__SUPPLIED INFORMATION__:
=======
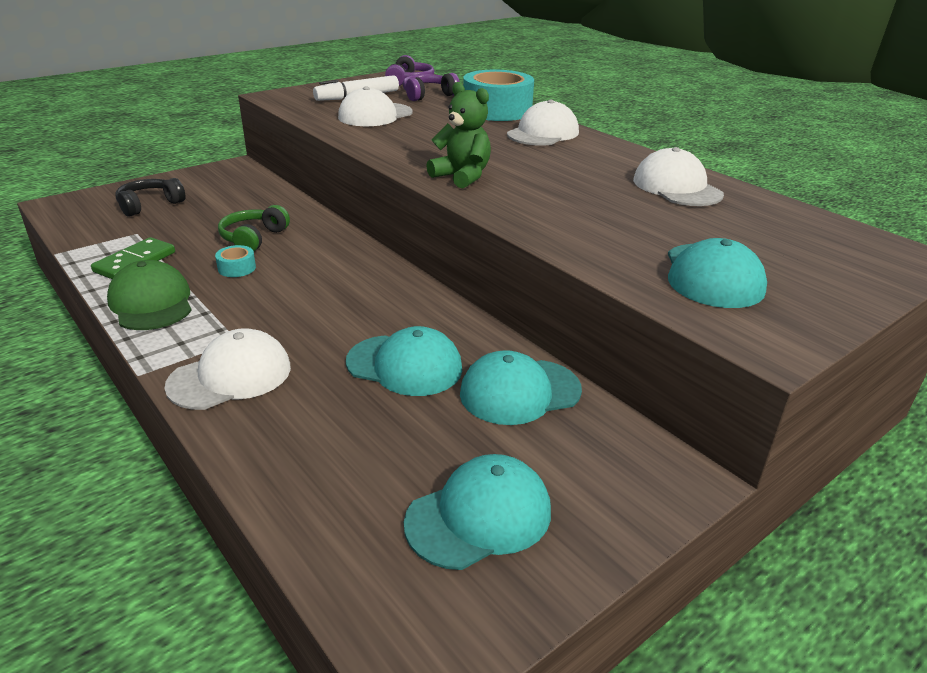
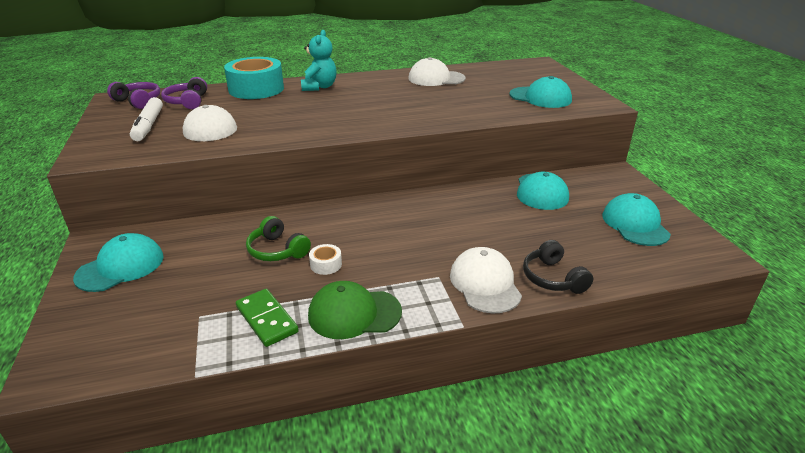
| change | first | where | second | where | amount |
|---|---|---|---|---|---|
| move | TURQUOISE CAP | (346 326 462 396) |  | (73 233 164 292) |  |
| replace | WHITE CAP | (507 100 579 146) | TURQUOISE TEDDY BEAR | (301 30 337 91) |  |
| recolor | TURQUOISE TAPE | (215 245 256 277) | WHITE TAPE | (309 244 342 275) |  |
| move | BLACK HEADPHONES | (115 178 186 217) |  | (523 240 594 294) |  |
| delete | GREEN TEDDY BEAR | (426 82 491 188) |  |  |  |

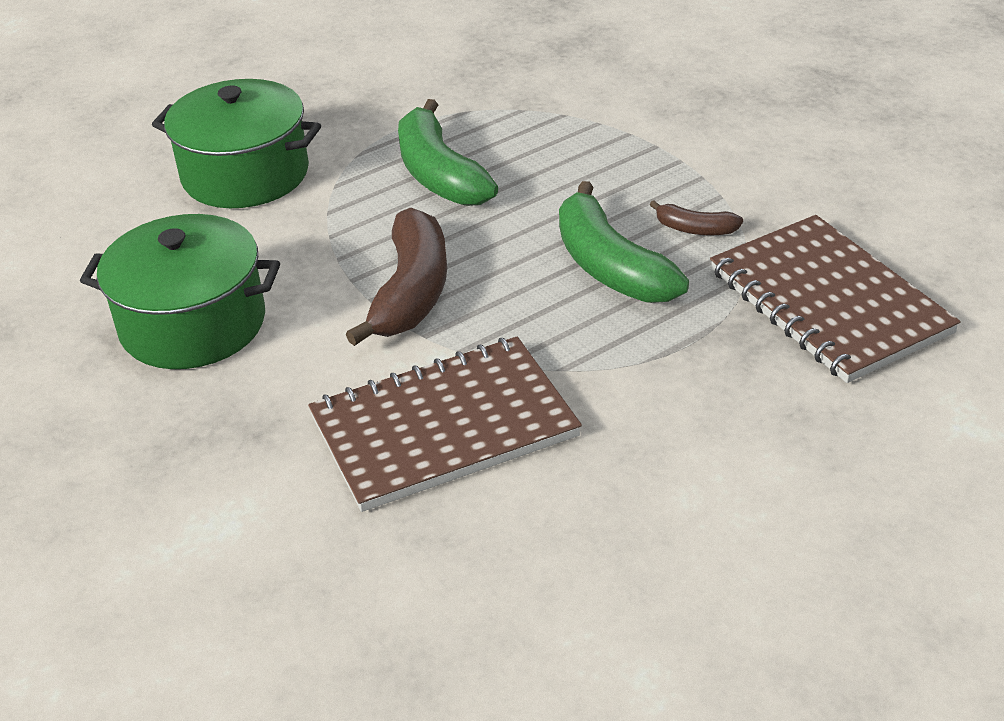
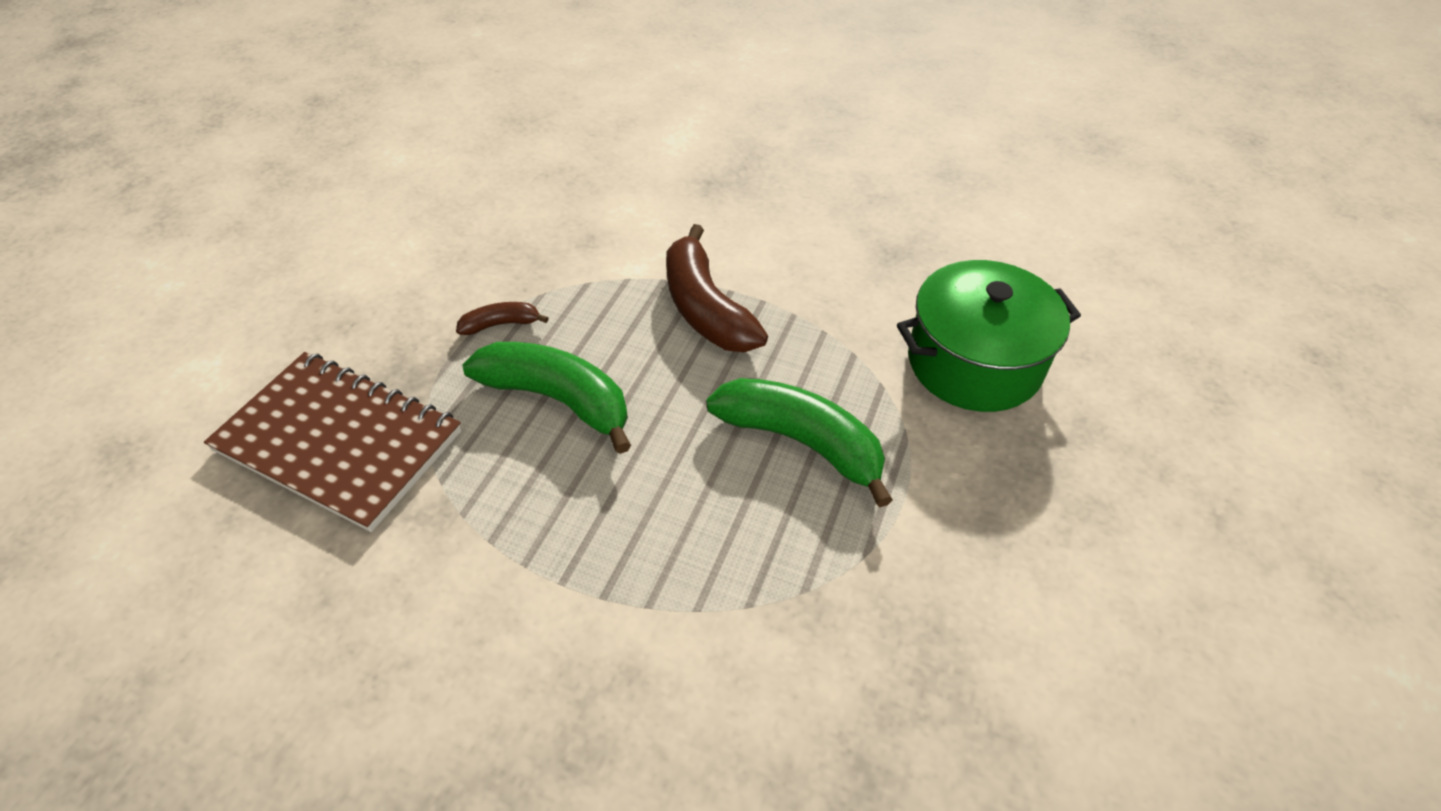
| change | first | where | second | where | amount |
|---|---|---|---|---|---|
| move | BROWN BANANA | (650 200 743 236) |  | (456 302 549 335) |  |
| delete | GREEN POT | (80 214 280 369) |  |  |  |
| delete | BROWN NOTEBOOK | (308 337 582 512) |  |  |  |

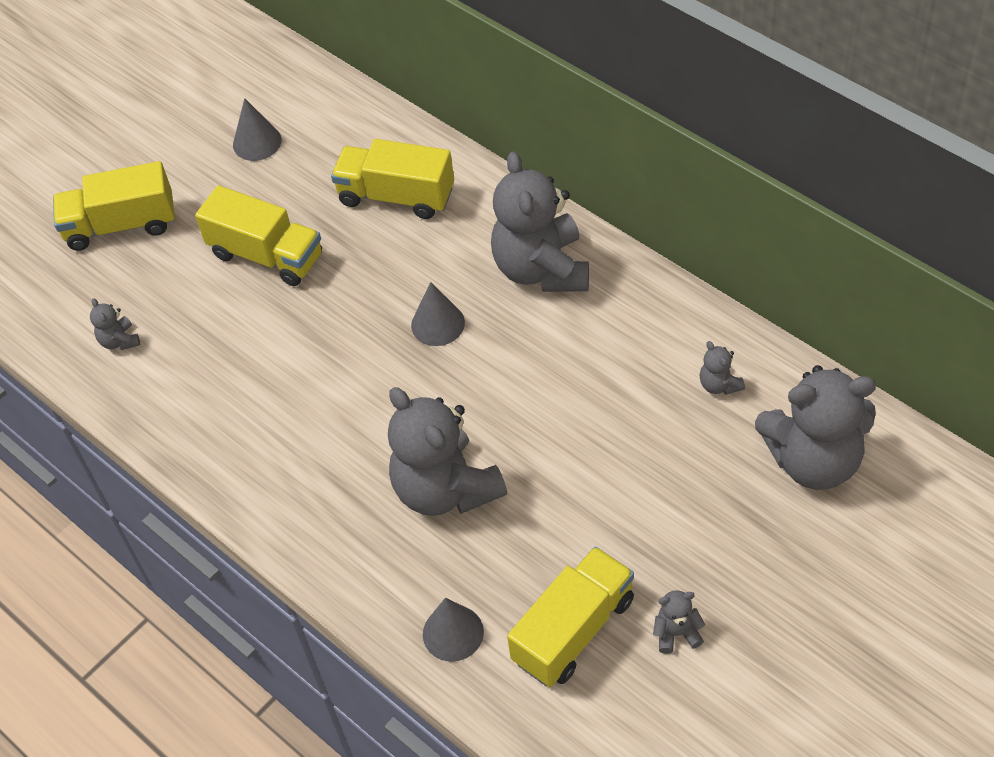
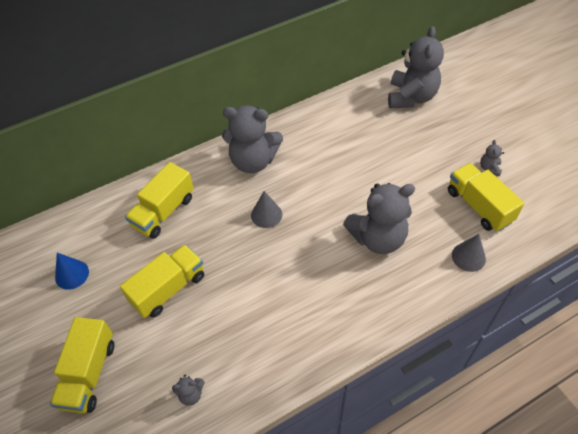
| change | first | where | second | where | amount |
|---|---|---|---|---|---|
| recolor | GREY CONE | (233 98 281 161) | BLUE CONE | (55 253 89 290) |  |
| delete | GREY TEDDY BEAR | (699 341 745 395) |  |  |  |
=======
__TASK PROMPT__: Repeat the data above exactly, but not the pictures.

__OUTPUT FOR THIS EXERCISE__:
| change | first | where | second | where | amount |
|---|---|---|---|---|---|
| move | TURQUOISE CAP | (346 326 462 396) |  | (73 233 164 292) |  |
| replace | WHITE CAP | (507 100 579 146) | TURQUOISE TEDDY BEAR | (301 30 337 91) |  |
| recolor | TURQUOISE TAPE | (215 245 256 277) | WHITE TAPE | (309 244 342 275) |  |
| move | BLACK HEADPHONES | (115 178 186 217) |  | (523 240 594 294) |  |
| delete | GREEN TEDDY BEAR | (426 82 491 188) |  |  |  |

| change | first | where | second | where | amount |
|---|---|---|---|---|---|
| move | BROWN BANANA | (650 200 743 236) |  | (456 302 549 335) |  |
| delete | GREEN POT | (80 214 280 369) |  |  |  |
| delete | BROWN NOTEBOOK | (308 337 582 512) |  |  |  |

| change | first | where | second | where | amount |
|---|---|---|---|---|---|
| recolor | GREY CONE | (233 98 281 161) | BLUE CONE | (55 253 89 290) |  |
| delete | GREY TEDDY BEAR | (699 341 745 395) |  |  |  |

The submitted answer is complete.